▸ **Data supplied**

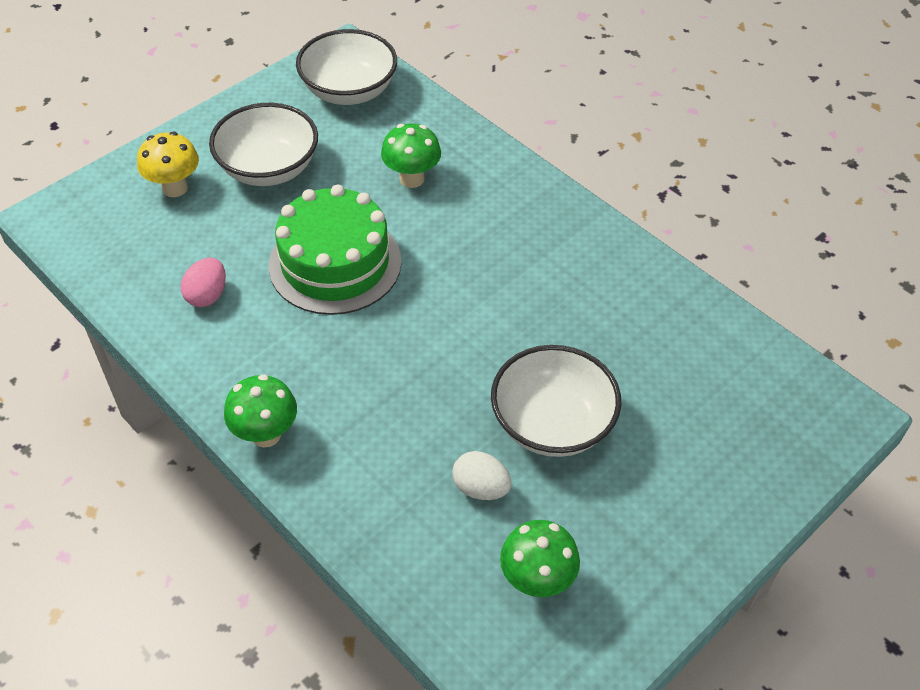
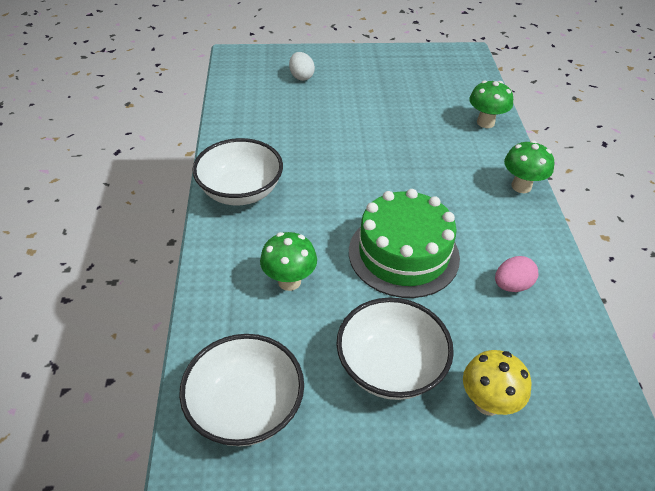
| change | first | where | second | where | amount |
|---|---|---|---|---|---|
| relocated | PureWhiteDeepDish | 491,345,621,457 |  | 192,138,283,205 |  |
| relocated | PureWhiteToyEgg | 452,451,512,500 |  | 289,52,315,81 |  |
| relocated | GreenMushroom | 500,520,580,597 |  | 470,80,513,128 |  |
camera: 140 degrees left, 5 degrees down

▸ **Task statement**
Print once more, exactly, the lines that start at the top of the records above and end at the line with "relocated | GreenMushroom", skipping all pictures.

▸ **Task result**
| change | first | where | second | where | amount |
|---|---|---|---|---|---|
| relocated | PureWhiteDeepDish | 491,345,621,457 |  | 192,138,283,205 |  |
| relocated | PureWhiteToyEgg | 452,451,512,500 |  | 289,52,315,81 |  |
| relocated | GreenMushroom | 500,520,580,597 |  | 470,80,513,128 |  |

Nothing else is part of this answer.